• **YOUR GOAL**: Rewrite all of the data below as a Markdown table with two columns, Row and Text: put a running row number in Row and each line in Text, and leave out blank lines.

• **INPUT DATA**:
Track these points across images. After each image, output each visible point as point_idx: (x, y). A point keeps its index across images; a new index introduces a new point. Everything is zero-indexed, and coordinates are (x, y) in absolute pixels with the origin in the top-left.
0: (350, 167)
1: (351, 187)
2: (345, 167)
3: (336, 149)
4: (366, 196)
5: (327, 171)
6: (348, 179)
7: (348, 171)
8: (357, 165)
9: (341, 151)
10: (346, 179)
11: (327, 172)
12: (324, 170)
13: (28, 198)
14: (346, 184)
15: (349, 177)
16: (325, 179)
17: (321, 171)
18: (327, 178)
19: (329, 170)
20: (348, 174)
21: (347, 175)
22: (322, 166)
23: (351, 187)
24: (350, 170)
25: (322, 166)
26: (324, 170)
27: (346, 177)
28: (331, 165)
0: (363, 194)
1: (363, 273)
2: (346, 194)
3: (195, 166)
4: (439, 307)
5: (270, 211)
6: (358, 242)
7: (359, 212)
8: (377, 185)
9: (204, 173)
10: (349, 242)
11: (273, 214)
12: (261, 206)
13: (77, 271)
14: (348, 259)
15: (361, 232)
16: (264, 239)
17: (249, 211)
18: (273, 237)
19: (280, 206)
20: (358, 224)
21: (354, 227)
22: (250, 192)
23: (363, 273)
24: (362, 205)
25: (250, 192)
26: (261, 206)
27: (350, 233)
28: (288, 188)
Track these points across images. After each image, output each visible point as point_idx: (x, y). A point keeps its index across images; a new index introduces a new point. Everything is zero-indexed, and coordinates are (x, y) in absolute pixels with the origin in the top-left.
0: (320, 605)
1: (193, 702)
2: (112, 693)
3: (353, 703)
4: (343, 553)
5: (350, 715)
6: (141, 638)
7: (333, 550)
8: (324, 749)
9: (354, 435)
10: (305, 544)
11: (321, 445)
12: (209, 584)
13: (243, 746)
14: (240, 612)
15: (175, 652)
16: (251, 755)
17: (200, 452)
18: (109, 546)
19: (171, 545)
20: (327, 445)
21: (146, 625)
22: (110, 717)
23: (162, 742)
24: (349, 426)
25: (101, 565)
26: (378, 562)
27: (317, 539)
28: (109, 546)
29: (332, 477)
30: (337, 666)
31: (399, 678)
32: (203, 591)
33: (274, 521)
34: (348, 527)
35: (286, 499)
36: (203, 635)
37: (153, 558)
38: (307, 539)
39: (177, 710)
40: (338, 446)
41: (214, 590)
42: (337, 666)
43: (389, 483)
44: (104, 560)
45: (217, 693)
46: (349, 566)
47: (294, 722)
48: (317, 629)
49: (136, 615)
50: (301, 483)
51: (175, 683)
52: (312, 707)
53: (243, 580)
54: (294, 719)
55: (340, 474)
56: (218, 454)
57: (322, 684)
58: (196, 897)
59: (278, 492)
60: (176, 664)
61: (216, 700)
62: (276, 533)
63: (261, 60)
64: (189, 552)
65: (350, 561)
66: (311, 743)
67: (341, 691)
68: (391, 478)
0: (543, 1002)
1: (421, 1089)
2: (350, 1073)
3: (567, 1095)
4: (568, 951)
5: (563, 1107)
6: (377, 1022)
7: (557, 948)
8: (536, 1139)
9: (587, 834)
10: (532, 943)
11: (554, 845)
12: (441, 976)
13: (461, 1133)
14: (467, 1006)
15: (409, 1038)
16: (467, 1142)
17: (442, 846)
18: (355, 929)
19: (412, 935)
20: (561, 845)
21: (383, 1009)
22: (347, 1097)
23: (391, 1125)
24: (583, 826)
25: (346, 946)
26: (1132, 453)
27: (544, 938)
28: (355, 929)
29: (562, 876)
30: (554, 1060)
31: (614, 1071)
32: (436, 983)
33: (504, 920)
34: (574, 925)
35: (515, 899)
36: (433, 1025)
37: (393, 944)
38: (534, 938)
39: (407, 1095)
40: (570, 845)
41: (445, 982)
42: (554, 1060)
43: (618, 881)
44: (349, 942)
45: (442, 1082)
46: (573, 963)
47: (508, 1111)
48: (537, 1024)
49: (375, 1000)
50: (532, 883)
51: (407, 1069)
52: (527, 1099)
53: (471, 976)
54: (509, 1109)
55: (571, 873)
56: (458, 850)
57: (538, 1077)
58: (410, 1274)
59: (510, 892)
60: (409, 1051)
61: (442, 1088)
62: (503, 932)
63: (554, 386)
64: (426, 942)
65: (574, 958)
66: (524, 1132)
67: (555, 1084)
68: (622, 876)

• **OUTPUT**:
| Row | Text |
|---|---|
| 1 | Track these points across images. After each image, output each visible point as point_idx: (x, y). A point keeps its index across images; a new index introduces a new point. Everything is zero-indexed, and coordinates are (x, y) in absolute pixels with the origin in the top-left. |
| 2 | 0: (350, 167) |
| 3 | 1: (351, 187) |
| 4 | 2: (345, 167) |
| 5 | 3: (336, 149) |
| 6 | 4: (366, 196) |
| 7 | 5: (327, 171) |
| 8 | 6: (348, 179) |
| 9 | 7: (348, 171) |
| 10 | 8: (357, 165) |
| 11 | 9: (341, 151) |
| 12 | 10: (346, 179) |
| 13 | 11: (327, 172) |
| 14 | 12: (324, 170) |
| 15 | 13: (28, 198) |
| 16 | 14: (346, 184) |
| 17 | 15: (349, 177) |
| 18 | 16: (325, 179) |
| 19 | 17: (321, 171) |
| 20 | 18: (327, 178) |
| 21 | 19: (329, 170) |
| 22 | 20: (348, 174) |
| 23 | 21: (347, 175) |
| 24 | 22: (322, 166) |
| 25 | 23: (351, 187) |
| 26 | 24: (350, 170) |
| 27 | 25: (322, 166) |
| 28 | 26: (324, 170) |
| 29 | 27: (346, 177) |
| 30 | 28: (331, 165) |
| 31 | 0: (363, 194) |
| 32 | 1: (363, 273) |
| 33 | 2: (346, 194) |
| 34 | 3: (195, 166) |
| 35 | 4: (439, 307) |
| 36 | 5: (270, 211) |
| 37 | 6: (358, 242) |
| 38 | 7: (359, 212) |
| 39 | 8: (377, 185) |
| 40 | 9: (204, 173) |
| 41 | 10: (349, 242) |
| 42 | 11: (273, 214) |
| 43 | 12: (261, 206) |
| 44 | 13: (77, 271) |
| 45 | 14: (348, 259) |
| 46 | 15: (361, 232) |
| 47 | 16: (264, 239) |
| 48 | 17: (249, 211) |
| 49 | 18: (273, 237) |
| 50 | 19: (280, 206) |
| 51 | 20: (358, 224) |
| 52 | 21: (354, 227) |
| 53 | 22: (250, 192) |
| 54 | 23: (363, 273) |
| 55 | 24: (362, 205) |
| 56 | 25: (250, 192) |
| 57 | 26: (261, 206) |
| 58 | 27: (350, 233) |
| 59 | 28: (288, 188) |
| 60 | Track these points across images. After each image, output each visible point as point_idx: (x, y). A point keeps its index across images; a new index introduces a new point. Everything is zero-indexed, and coordinates are (x, y) in absolute pixels with the origin in the top-left. |
| 61 | 0: (320, 605) |
| 62 | 1: (193, 702) |
| 63 | 2: (112, 693) |
| 64 | 3: (353, 703) |
| 65 | 4: (343, 553) |
| 66 | 5: (350, 715) |
| 67 | 6: (141, 638) |
| 68 | 7: (333, 550) |
| 69 | 8: (324, 749) |
| 70 | 9: (354, 435) |
| 71 | 10: (305, 544) |
| 72 | 11: (321, 445) |
| 73 | 12: (209, 584) |
| 74 | 13: (243, 746) |
| 75 | 14: (240, 612) |
| 76 | 15: (175, 652) |
| 77 | 16: (251, 755) |
| 78 | 17: (200, 452) |
| 79 | 18: (109, 546) |
| 80 | 19: (171, 545) |
| 81 | 20: (327, 445) |
| 82 | 21: (146, 625) |
| 83 | 22: (110, 717) |
| 84 | 23: (162, 742) |
| 85 | 24: (349, 426) |
| 86 | 25: (101, 565) |
| 87 | 26: (378, 562) |
| 88 | 27: (317, 539) |
| 89 | 28: (109, 546) |
| 90 | 29: (332, 477) |
| 91 | 30: (337, 666) |
| 92 | 31: (399, 678) |
| 93 | 32: (203, 591) |
| 94 | 33: (274, 521) |
| 95 | 34: (348, 527) |
| 96 | 35: (286, 499) |
| 97 | 36: (203, 635) |
| 98 | 37: (153, 558) |
| 99 | 38: (307, 539) |
| 100 | 39: (177, 710) |
| 101 | 40: (338, 446) |
| 102 | 41: (214, 590) |
| 103 | 42: (337, 666) |
| 104 | 43: (389, 483) |
| 105 | 44: (104, 560) |
| 106 | 45: (217, 693) |
| 107 | 46: (349, 566) |
| 108 | 47: (294, 722) |
| 109 | 48: (317, 629) |
| 110 | 49: (136, 615) |
| 111 | 50: (301, 483) |
| 112 | 51: (175, 683) |
| 113 | 52: (312, 707) |
| 114 | 53: (243, 580) |
| 115 | 54: (294, 719) |
| 116 | 55: (340, 474) |
| 117 | 56: (218, 454) |
| 118 | 57: (322, 684) |
| 119 | 58: (196, 897) |
| 120 | 59: (278, 492) |
| 121 | 60: (176, 664) |
| 122 | 61: (216, 700) |
| 123 | 62: (276, 533) |
| 124 | 63: (261, 60) |
| 125 | 64: (189, 552) |
| 126 | 65: (350, 561) |
| 127 | 66: (311, 743) |
| 128 | 67: (341, 691) |
| 129 | 68: (391, 478) |
| 130 | 0: (543, 1002) |
| 131 | 1: (421, 1089) |
| 132 | 2: (350, 1073) |
| 133 | 3: (567, 1095) |
| 134 | 4: (568, 951) |
| 135 | 5: (563, 1107) |
| 136 | 6: (377, 1022) |
| 137 | 7: (557, 948) |
| 138 | 8: (536, 1139) |
| 139 | 9: (587, 834) |
| 140 | 10: (532, 943) |
| 141 | 11: (554, 845) |
| 142 | 12: (441, 976) |
| 143 | 13: (461, 1133) |
| 144 | 14: (467, 1006) |
| 145 | 15: (409, 1038) |
| 146 | 16: (467, 1142) |
| 147 | 17: (442, 846) |
| 148 | 18: (355, 929) |
| 149 | 19: (412, 935) |
| 150 | 20: (561, 845) |
| 151 | 21: (383, 1009) |
| 152 | 22: (347, 1097) |
| 153 | 23: (391, 1125) |
| 154 | 24: (583, 826) |
| 155 | 25: (346, 946) |
| 156 | 26: (1132, 453) |
| 157 | 27: (544, 938) |
| 158 | 28: (355, 929) |
| 159 | 29: (562, 876) |
| 160 | 30: (554, 1060) |
| 161 | 31: (614, 1071) |
| 162 | 32: (436, 983) |
| 163 | 33: (504, 920) |
| 164 | 34: (574, 925) |
| 165 | 35: (515, 899) |
| 166 | 36: (433, 1025) |
| 167 | 37: (393, 944) |
| 168 | 38: (534, 938) |
| 169 | 39: (407, 1095) |
| 170 | 40: (570, 845) |
| 171 | 41: (445, 982) |
| 172 | 42: (554, 1060) |
| 173 | 43: (618, 881) |
| 174 | 44: (349, 942) |
| 175 | 45: (442, 1082) |
| 176 | 46: (573, 963) |
| 177 | 47: (508, 1111) |
| 178 | 48: (537, 1024) |
| 179 | 49: (375, 1000) |
| 180 | 50: (532, 883) |
| 181 | 51: (407, 1069) |
| 182 | 52: (527, 1099) |
| 183 | 53: (471, 976) |
| 184 | 54: (509, 1109) |
| 185 | 55: (571, 873) |
| 186 | 56: (458, 850) |
| 187 | 57: (538, 1077) |
| 188 | 58: (410, 1274) |
| 189 | 59: (510, 892) |
| 190 | 60: (409, 1051) |
| 191 | 61: (442, 1088) |
| 192 | 62: (503, 932) |
| 193 | 63: (554, 386) |
| 194 | 64: (426, 942) |
| 195 | 65: (574, 958) |
| 196 | 66: (524, 1132) |
| 197 | 67: (555, 1084) |
| 198 | 68: (622, 876) |